Data excerpts:
━━━━━━━━━━━━━━━━━━━━━━━━━━━━━━

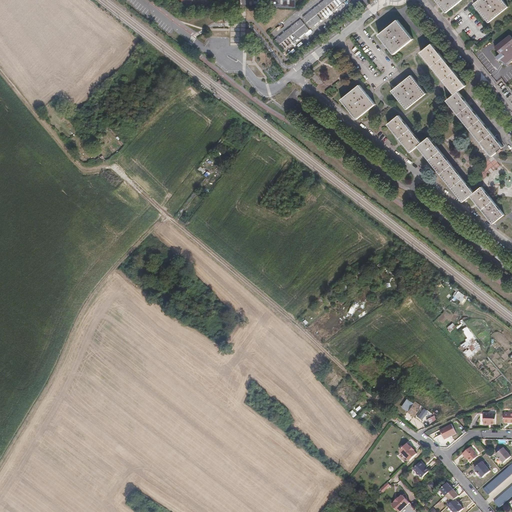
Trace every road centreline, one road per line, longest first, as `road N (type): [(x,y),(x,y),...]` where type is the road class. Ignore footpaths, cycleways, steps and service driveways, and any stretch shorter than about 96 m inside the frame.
road 1 (residential): [(293,72),(511,247)]
road 2 (residential): [(355,25),(391,72),(372,85),(337,39)]
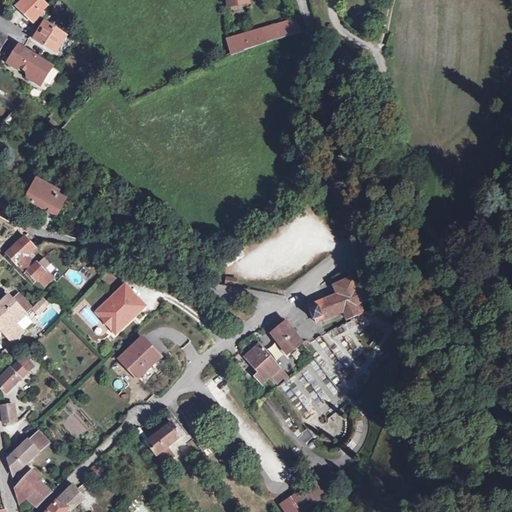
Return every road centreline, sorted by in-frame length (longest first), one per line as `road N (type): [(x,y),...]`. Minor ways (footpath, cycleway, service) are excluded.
road 1 (residential): [(286,303),(356,248),(351,221),(307,152),(300,110),(312,34),(302,0)]
road 2 (residential): [(37,511),(205,358),(286,303)]
road 3 (residential): [(286,303),(198,286),(51,239),(0,210)]
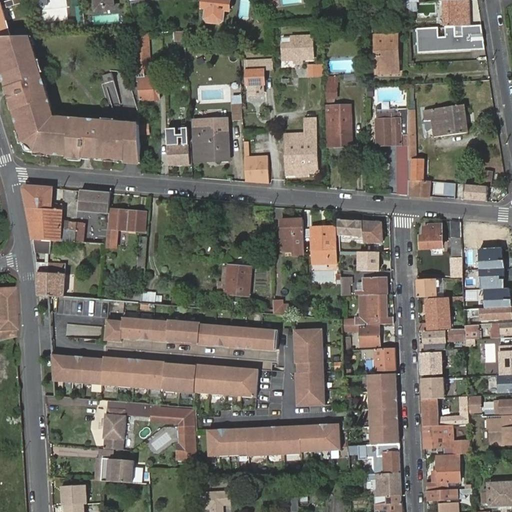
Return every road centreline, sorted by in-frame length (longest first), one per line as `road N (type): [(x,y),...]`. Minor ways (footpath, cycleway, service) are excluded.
road 1 (residential): [(401,207),(8,174)]
road 2 (residential): [(415,511),(401,207)]
road 3 (residential): [(40,511),(25,257)]
road 4 (residential): [(511,132),(490,0)]
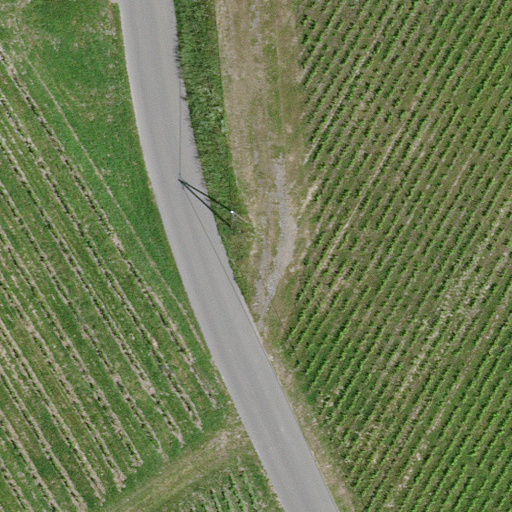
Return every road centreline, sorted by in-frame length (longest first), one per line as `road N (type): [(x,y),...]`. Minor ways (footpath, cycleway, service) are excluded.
road 1 (tertiary): [(150,0),(182,190),(225,319),(315,511)]
road 2 (track): [(243,357),(262,313),(279,222),(264,137)]
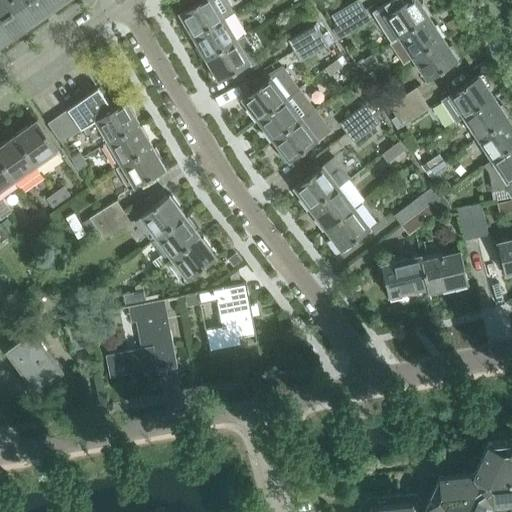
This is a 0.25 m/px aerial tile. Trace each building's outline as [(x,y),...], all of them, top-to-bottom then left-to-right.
[(0,0),(0,42),(20,28),(0,0)] [(0,0),(20,28),(60,0),(0,0)] [(187,23),(193,34),(192,35),(193,36),(224,18),(213,0),(201,0),(180,13),(186,23),(187,23)] [(359,0),(357,0),(332,15),(338,26),(365,9),(359,0)] [(417,0),(406,0),(384,14),(399,37),(429,17),(428,16),(427,16),(420,5),(421,5),(417,0)] [(365,9),(338,26),(344,36),(371,20),(365,9)] [(442,38),(434,27),(435,26),(429,17),(399,37),(413,58),(443,38),(442,37),(442,38)] [(206,56),(205,57),(206,58),(237,40),(224,18),(193,36),(199,45),(200,45),(206,56)] [(316,24),(288,40),(294,51),(322,35),(316,24)] [(322,35),(294,51),(301,61),(328,45),(322,35)] [(443,38),(413,58),(428,80),(458,60),(457,59),(456,59),(448,48),(449,47),(443,38)] [(213,67),(220,79),(219,79),(219,81),(250,63),(237,40),(206,58),(212,68),(213,67)] [(373,54),(361,62),(365,68),(377,60),(373,54)] [(337,59),(325,68),(330,75),(342,66),(337,59)] [(487,88),(479,77),(480,76),(479,75),(441,100),(456,122),(464,117),(494,97),(488,87),(487,88)] [(250,107),(258,118),(257,118),(258,119),(287,98),(271,77),(242,98),(249,108),(250,107)] [(98,88),(88,95),(102,116),(113,109),(98,88)] [(416,88),(389,106),(396,116),(423,98),(416,88)] [(88,95),(78,102),(92,122),(102,116),(88,95)] [(499,107),(500,106),(494,97),(464,117),(478,138),(508,118),(507,117),(506,118),(499,107)] [(274,138),(273,139),(274,140),(302,118),(287,98),(258,119),(265,128),(266,128),(274,138)] [(423,98),(396,116),(402,126),(429,108),(423,98)] [(90,123),(83,128),(91,142),(104,134),(109,141),(109,142),(140,124),(134,114),(136,113),(130,103),(128,104),(126,101),(113,109),(102,116),(92,122),(90,123)] [(78,102),(68,109),(82,129),(83,128),(90,123),(92,122),(78,102)] [(365,104),(339,123),(347,133),(372,113),(365,104)] [(68,109),(58,116),(72,135),(82,129),(68,109)] [(372,113),(347,133),(354,142),(379,123),(372,113)] [(58,116),(48,123),(62,143),(72,135),(58,116)] [(289,159),(288,160),(289,161),(318,139),(302,118),(274,140),(280,149),(281,148),(289,159)] [(511,126),(508,120),(509,119),(508,118),(478,138),(492,159),(492,160),(511,146),(511,126)] [(18,134),(16,136),(40,169),(41,168),(42,169),(44,168),(43,167),(59,155),(60,156),(62,155),(37,121),(28,127),(27,126),(17,133),(18,134)] [(147,137),(149,136),(142,125),(141,126),(140,124),(109,142),(109,141),(103,144),(104,146),(105,145),(117,167),(153,146),(147,137)] [(0,158),(18,184),(40,169),(16,136),(7,142),(6,140),(0,144),(0,158)] [(399,141),(382,154),(388,162),(405,149),(399,141)] [(129,187),(128,188),(130,190),(166,169),(160,159),(162,158),(155,147),(154,148),(153,146),(117,167),(119,169),(118,169),(119,172),(120,171),(129,187)] [(492,159),(485,164),(486,166),(486,165),(490,172),(493,189),(506,187),(510,193),(509,193),(511,197),(511,196),(511,146),(492,160),(492,159)] [(78,149),(69,154),(74,162),(83,157),(78,149)] [(439,153),(426,162),(431,169),(444,161),(439,153)] [(83,157),(74,162),(79,171),(88,165),(83,157)] [(303,196),(311,207),(310,207),(310,208),(339,187),(350,178),(334,157),(294,187),(302,197),(303,196)] [(0,218),(1,219),(12,212),(1,196),(14,187),(15,188),(17,187),(16,186),(18,184),(0,158),(0,218)] [(444,161),(431,169),(436,176),(448,167),(444,161)] [(65,187),(56,193),(62,202),(71,196),(65,187)] [(318,217),(326,227),(325,228),(326,229),(355,207),(339,187),(310,208),(317,217),(318,217)] [(425,192),(394,215),(402,225),(432,202),(425,192)] [(56,193),(48,199),(54,208),(62,202),(56,193)] [(138,221),(152,240),(151,241),(152,241),(185,216),(179,207),(180,206),(173,196),(171,197),(169,194),(136,220),(137,222),(138,221)] [(118,202),(90,218),(97,228),(124,211),(118,202)] [(432,202),(402,225),(409,235),(439,211),(432,202)] [(470,206),(477,237),(482,236),(489,234),(481,203),(470,206)] [(470,206),(458,209),(465,240),(472,239),(477,237),(470,206)] [(334,237),(342,248),(341,248),(342,250),(371,228),(355,207),(326,229),(333,238),(334,237)] [(124,211),(97,228),(104,239),(131,222),(124,211)] [(194,228),(196,227),(188,217),(187,218),(185,216),(152,241),(153,243),(154,242),(162,254),(167,259),(166,260),(167,262),(201,236),(194,228)] [(183,280),(182,281),(183,283),(217,257),(210,248),(211,247),(204,237),(202,238),(201,236),(167,262),(168,261),(172,266),(183,280)] [(511,239),(498,243),(505,274),(506,273),(506,272),(511,270),(511,239)] [(427,285),(428,292),(429,291),(429,290),(441,287),(441,288),(455,285),(455,284),(466,281),(467,283),(468,282),(461,251),(422,260),(427,285)] [(167,259),(162,254),(152,262),(158,269),(158,268),(167,262),(166,260),(167,259)] [(427,285),(422,260),(421,255),(382,264),(389,296),(390,295),(389,294),(401,291),(402,292),(415,289),(415,288),(427,285)] [(257,341),(252,316),(257,315),(255,304),(249,305),(244,284),(246,283),(246,282),(214,288),(220,325),(205,328),(210,351),(211,350),(211,349),(242,343),(240,336),(255,333),(256,342),(257,341)] [(144,290),(134,292),(136,304),(146,302),(144,290)] [(134,292),(124,294),(126,306),(136,304),(134,292)] [(197,294),(186,296),(187,306),(198,304),(197,294)] [(144,345),(106,354),(110,377),(111,376),(111,375),(157,366),(158,366),(157,362),(164,361),(165,365),(176,363),(177,363),(173,341),(172,341),(163,299),(134,305),(137,318),(136,318),(137,326),(140,326),(144,345)] [(78,323),(66,327),(74,350),(85,347),(78,323)] [(33,330),(5,351),(35,392),(64,371),(33,330)] [(488,511),(494,502),(511,499),(511,439),(488,442),(474,473),(439,476),(425,507),(416,494),(365,498),(360,510),(354,507),(351,511),(488,511)]
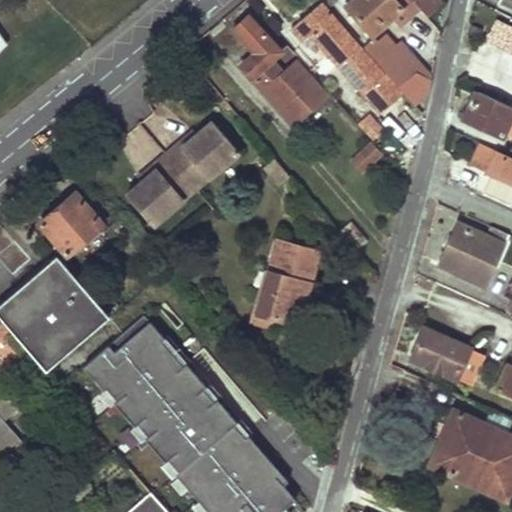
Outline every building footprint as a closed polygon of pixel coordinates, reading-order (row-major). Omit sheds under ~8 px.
[(415,3),(412,0),(357,0),(350,6),(376,36),(415,3)] [(430,20),(445,6),(440,0),(412,0),(415,3),(430,20)] [(324,2),(293,28),(303,38),(312,31),(381,113),(402,95),(324,2)] [(327,99),(299,66),(285,78),(273,63),(282,56),(251,19),(236,31),(257,56),(243,69),(295,129),(327,99)] [(511,31),(501,26),(493,43),(489,41),(487,45),(511,56),(511,31)] [(421,72),(400,46),(381,63),(403,88),(421,72)] [(416,104),(429,93),(432,79),(421,72),(403,88),(416,104)] [(511,106),(477,90),(465,117),(503,135),(505,130),(511,132),(511,106)] [(242,151),(213,122),(198,135),(184,147),(180,144),(155,166),(158,169),(144,182),(129,195),(156,226),(187,199),(177,188),(188,178),(201,167),(211,178),(242,151)] [(143,130),(134,138),(155,160),(164,152),(143,130)] [(195,131),(180,144),(184,147),(198,135),(195,131)] [(365,175),(383,150),(366,137),(348,162),(365,175)] [(392,138),(382,146),(394,160),(404,152),(392,138)] [(511,157),(482,144),(471,166),(511,185),(511,157)] [(158,169),(155,166),(141,178),(144,182),(158,169)] [(188,178),(198,189),(211,178),(201,167),(188,178)] [(188,178),(177,188),(187,199),(198,189),(188,178)] [(103,224),(76,193),(42,222),(69,255),(103,224)] [(511,235),(497,229),(492,238),(460,223),(440,265),(486,288),(511,235)] [(321,249),(279,237),(259,311),(276,315),(293,320),(305,279),(312,282),(321,249)] [(59,256),(0,306),(0,314),(49,371),(112,317),(59,256)] [(312,282),(305,279),(293,320),(301,322),(312,282)] [(276,315),(259,311),(256,321),(273,326),(276,315)] [(469,349),(425,328),(411,360),(455,381),(469,349)] [(277,511),(296,496),(145,329),(117,354),(111,347),(87,368),(216,511),(277,511)] [(511,368),(496,361),(484,382),(511,395),(511,368)] [(20,405),(0,381),(0,407),(7,416),(20,405)] [(38,426),(20,405),(7,416),(25,437),(38,426)] [(511,435),(453,409),(446,426),(456,430),(438,470),(508,501),(511,491),(511,435)] [(47,468),(0,414),(0,451),(10,464),(2,471),(9,478),(17,472),(27,485),(47,468)] [(446,426),(429,466),(438,470),(456,430),(446,426)] [(132,467),(116,449),(68,488),(80,503),(85,498),(82,494),(117,464),(126,474),(132,467)] [(171,511),(153,491),(129,511),(171,511)]
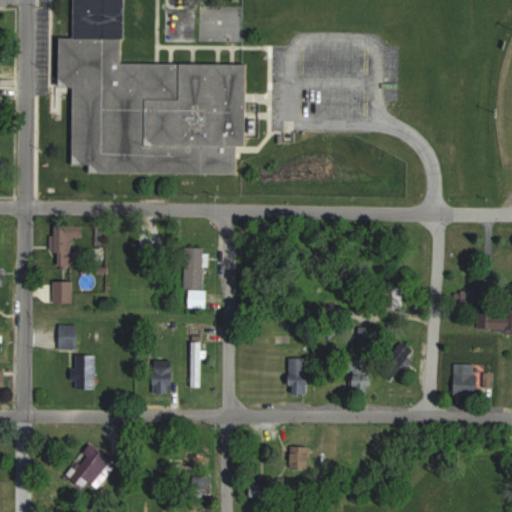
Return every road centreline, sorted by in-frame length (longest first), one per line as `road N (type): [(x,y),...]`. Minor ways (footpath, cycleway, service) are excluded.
road 1 (residential): [(0,204),(511,218)]
road 2 (residential): [(511,416),(0,413)]
road 3 (residential): [(25,511),(27,0)]
road 4 (residential): [(227,511),(232,216)]
road 5 (residential): [(437,217),(430,415)]
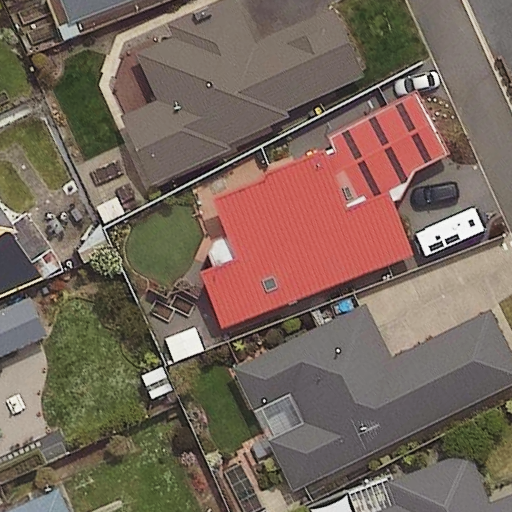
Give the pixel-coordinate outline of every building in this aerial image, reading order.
[(136,0),(58,0),(69,26),(136,0)] [(126,113),(155,178),(231,144),(229,140),(292,112),(290,107),(368,73),(337,3),(260,37),(243,0),(213,0),(168,20),(174,33),(140,48),(162,97),(126,113)] [(327,147),(213,191),(237,253),(201,267),(224,325),(415,251),(391,188),(349,205),(327,147)] [(0,241),(20,227),(0,198),(0,241)] [(0,349),(47,328),(30,292),(0,305),(0,349)] [(511,381),(511,345),(493,306),(394,355),(367,301),(236,365),(257,407),(292,390),(306,419),(271,436),(296,487),(511,381)] [(511,511),(511,491),(493,499),(472,445),(388,477),(397,500),(365,511),(511,511)] [(74,511),(62,485),(0,511),(74,511)]
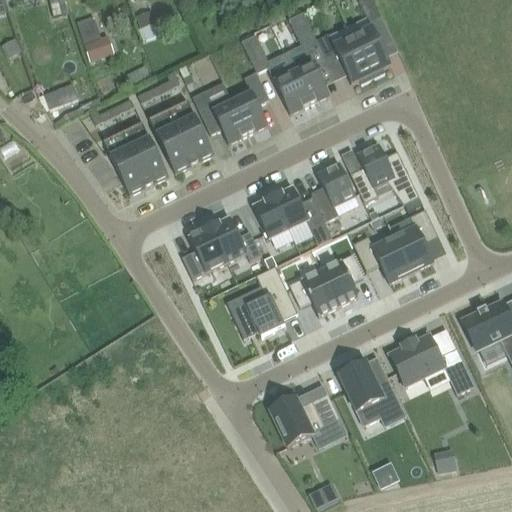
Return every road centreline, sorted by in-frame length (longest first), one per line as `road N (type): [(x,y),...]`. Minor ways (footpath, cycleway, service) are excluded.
road 1 (residential): [(484,274),(403,104),(113,238)]
road 2 (residential): [(484,274),(223,403)]
road 3 (residential): [(223,403),(113,238)]
road 4 (residential): [(295,511),(223,403)]
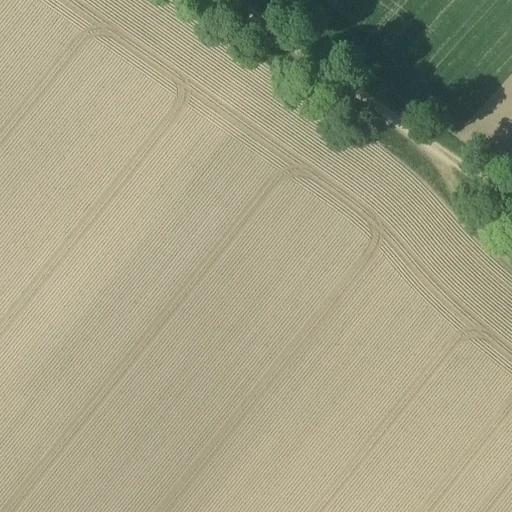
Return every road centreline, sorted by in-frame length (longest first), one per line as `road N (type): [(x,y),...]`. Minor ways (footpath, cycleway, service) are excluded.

━━━━━━━━━━━━━━━━━━━━━━━━━━━━━━

WHAT IS BEING ASKED -> Render everything from the start of the records down to the line containing "road 2 (track): [(243,357),(262,313),(279,222),(264,137)]" as a Markdown table with the columns Row and Text, numbering each line and skipping blank ones. Leave out the pictures.

OUTPUT ->
| Row | Text |
|---|---|
| 1 | Trace every road centreline, one road per line, longest first, as `road N (type): [(x,y),(x,y),...]` where type is the road class. Ignore footpaths, cycleways, steps and service driveways, and any stretch shorter than about 96 m inside the frame. |
| 2 | road 1 (residential): [(293,72),(511,247)] |
| 3 | road 2 (residential): [(355,25),(391,72),(372,85),(337,39)] |
| 4 | Return every road centreline, sorted by in-frame length (longest first), one per line as `road N (type): [(x,y),...]`. Minor ways (footpath, cycleway, service) are excluded. |
| 5 | road 1 (residential): [(286,303),(356,248),(351,221),(307,152),(300,110),(312,34),(302,0)] |
| 6 | road 2 (residential): [(37,511),(205,358),(286,303)] |
| 7 | road 3 (residential): [(286,303),(198,286),(51,239),(0,210)] |
| 8 | Return every road centreline, sorted by in-frame length (longest first), one per line as `road N (type): [(x,y),...]`. Minor ways (footpath, cycleway, service) are excluded. |
| 9 | road 1 (residential): [(401,207),(8,174)] |
| 10 | road 2 (residential): [(415,511),(401,207)] |
| 11 | road 3 (residential): [(40,511),(25,257)] |
| 12 | road 4 (residential): [(511,132),(490,0)] |
| 13 | Return every road centreline, sorted by in-frame length (longest first), one per line as `road N (type): [(x,y),...]`. Minor ways (footpath, cycleway, service) are excluded. |
| 14 | road 1 (tertiary): [(150,0),(182,190),(225,319),(315,511)] |
| 15 | road 2 (track): [(243,357),(262,313),(279,222),(264,137)] |